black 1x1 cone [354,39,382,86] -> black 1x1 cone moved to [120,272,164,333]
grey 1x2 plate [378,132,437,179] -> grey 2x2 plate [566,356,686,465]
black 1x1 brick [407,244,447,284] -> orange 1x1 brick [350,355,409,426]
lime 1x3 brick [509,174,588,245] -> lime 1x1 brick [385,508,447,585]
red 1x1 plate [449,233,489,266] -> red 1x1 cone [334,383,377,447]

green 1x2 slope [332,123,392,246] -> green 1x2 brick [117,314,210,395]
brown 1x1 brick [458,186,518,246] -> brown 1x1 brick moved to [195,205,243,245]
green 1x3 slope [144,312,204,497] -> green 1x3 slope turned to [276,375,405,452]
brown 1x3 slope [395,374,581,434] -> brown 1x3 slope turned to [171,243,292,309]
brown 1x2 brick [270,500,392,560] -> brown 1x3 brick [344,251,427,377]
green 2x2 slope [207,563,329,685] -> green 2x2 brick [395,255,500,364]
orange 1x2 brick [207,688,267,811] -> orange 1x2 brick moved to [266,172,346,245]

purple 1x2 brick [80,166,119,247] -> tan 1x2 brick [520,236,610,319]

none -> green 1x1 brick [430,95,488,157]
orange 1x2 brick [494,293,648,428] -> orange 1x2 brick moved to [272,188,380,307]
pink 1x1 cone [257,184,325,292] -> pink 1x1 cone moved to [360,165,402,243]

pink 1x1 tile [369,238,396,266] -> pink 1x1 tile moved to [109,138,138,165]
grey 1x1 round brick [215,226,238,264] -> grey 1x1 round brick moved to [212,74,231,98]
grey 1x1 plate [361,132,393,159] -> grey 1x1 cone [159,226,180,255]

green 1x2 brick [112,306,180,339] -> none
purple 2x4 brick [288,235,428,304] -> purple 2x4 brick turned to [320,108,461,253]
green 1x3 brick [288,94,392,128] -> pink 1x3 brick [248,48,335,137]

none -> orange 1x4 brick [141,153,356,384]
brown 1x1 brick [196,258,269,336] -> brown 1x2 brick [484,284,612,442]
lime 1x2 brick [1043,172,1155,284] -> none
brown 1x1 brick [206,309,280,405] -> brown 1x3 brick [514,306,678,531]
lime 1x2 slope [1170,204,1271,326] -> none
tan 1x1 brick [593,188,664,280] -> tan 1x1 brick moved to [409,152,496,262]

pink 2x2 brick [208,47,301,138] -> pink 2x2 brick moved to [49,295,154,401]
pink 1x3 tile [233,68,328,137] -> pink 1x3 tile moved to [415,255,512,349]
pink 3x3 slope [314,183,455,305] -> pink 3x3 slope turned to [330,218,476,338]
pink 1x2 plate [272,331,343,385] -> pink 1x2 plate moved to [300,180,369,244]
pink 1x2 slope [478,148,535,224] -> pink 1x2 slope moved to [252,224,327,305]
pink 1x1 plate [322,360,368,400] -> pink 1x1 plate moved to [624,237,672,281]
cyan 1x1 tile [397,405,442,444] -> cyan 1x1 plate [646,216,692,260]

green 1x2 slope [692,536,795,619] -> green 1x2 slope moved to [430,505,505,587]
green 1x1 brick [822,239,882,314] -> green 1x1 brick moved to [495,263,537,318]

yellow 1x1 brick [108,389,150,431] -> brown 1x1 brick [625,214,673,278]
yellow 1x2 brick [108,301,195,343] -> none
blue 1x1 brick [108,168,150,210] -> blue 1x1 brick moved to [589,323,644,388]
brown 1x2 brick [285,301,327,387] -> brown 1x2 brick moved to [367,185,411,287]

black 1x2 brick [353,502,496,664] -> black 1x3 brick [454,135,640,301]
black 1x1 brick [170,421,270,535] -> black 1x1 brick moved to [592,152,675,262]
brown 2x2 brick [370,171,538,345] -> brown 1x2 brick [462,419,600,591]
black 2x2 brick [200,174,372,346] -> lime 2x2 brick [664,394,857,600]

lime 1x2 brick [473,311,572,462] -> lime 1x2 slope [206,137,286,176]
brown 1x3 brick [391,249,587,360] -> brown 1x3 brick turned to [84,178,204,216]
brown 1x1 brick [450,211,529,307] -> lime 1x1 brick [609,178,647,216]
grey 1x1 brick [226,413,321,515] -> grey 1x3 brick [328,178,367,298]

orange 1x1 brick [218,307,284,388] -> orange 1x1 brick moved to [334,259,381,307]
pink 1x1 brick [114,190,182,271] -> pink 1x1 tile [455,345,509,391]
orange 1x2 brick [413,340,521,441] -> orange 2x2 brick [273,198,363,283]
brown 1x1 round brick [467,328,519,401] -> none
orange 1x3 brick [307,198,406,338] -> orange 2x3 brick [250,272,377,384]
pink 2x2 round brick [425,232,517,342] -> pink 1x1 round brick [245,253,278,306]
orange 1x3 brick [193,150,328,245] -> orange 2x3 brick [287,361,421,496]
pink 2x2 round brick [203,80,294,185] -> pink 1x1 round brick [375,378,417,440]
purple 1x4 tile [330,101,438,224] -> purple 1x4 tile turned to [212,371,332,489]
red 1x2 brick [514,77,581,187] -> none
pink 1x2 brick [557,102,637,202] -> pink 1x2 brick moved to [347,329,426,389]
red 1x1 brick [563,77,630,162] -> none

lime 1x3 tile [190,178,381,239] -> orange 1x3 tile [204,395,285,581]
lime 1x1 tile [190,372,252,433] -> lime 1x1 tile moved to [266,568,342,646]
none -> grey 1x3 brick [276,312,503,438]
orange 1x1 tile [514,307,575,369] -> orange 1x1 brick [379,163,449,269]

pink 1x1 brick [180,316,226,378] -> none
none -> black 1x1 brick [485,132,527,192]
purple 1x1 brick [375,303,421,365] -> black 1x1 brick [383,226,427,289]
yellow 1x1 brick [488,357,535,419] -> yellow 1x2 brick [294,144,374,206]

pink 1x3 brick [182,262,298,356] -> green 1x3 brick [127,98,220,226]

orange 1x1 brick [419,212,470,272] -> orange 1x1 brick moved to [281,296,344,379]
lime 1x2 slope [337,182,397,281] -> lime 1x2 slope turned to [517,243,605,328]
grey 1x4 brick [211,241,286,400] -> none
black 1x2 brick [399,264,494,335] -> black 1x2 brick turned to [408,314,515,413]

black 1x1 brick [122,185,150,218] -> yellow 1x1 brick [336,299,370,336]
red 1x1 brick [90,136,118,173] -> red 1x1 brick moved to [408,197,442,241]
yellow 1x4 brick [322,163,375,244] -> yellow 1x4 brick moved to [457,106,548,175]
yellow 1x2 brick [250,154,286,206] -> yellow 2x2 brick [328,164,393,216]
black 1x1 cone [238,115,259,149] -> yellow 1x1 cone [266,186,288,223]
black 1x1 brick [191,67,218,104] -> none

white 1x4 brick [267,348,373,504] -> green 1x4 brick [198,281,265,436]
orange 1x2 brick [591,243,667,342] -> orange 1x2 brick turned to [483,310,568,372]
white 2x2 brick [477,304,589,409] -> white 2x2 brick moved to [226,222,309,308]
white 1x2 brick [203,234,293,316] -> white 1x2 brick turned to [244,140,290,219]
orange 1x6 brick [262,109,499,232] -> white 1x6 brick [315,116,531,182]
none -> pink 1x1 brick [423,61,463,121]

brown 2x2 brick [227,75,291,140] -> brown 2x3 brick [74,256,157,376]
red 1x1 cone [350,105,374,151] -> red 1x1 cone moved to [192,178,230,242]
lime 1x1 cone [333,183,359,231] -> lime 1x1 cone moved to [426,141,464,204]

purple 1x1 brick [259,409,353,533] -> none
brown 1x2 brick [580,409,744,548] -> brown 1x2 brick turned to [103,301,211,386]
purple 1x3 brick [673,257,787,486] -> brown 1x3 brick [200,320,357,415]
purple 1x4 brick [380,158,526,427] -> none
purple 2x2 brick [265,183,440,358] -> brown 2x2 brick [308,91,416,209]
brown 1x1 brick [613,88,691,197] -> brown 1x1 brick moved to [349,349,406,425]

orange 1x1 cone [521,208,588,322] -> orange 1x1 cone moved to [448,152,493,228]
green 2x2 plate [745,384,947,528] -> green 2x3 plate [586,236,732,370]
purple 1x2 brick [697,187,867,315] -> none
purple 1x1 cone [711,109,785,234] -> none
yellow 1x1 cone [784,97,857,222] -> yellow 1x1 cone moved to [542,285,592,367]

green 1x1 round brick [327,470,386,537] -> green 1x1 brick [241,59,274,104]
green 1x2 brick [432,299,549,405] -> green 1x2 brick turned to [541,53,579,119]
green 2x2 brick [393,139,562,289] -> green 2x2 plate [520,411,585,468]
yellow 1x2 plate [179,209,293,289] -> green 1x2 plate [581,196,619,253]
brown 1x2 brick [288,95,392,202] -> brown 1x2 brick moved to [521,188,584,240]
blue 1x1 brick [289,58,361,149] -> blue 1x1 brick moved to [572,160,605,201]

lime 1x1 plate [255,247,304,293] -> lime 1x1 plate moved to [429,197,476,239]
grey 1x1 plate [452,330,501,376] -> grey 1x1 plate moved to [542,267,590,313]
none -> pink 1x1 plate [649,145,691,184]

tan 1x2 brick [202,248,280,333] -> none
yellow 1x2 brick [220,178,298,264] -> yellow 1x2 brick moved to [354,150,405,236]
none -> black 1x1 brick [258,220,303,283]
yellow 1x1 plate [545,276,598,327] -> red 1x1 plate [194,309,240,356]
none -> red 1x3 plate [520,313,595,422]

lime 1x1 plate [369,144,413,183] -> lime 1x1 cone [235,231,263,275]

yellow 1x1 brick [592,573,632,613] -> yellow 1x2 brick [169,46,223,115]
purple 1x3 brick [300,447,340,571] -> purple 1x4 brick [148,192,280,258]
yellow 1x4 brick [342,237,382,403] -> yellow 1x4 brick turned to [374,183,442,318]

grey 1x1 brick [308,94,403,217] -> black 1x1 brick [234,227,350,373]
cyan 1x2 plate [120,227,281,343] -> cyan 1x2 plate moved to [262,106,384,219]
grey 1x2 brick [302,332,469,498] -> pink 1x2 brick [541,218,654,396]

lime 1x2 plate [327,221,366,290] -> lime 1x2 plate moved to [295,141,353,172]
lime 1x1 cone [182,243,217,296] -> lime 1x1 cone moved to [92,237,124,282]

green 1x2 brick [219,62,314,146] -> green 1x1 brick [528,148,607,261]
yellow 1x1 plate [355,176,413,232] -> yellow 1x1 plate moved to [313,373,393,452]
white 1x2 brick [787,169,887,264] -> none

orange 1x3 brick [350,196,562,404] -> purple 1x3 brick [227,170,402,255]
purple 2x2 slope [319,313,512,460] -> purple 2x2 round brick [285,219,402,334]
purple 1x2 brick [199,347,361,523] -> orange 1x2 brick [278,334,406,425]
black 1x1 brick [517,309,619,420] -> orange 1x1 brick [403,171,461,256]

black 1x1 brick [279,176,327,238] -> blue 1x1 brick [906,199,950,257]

---*---

▸ EXERCISE INSTRUCTIONS: Every line that contains the string "white" should be copied from the entries.

▸ SOLUTION TO THIS PROBLEM:
white 1x4 brick [267,348,373,504] -> green 1x4 brick [198,281,265,436]
white 2x2 brick [477,304,589,409] -> white 2x2 brick moved to [226,222,309,308]
white 1x2 brick [203,234,293,316] -> white 1x2 brick turned to [244,140,290,219]
orange 1x6 brick [262,109,499,232] -> white 1x6 brick [315,116,531,182]
white 1x2 brick [787,169,887,264] -> none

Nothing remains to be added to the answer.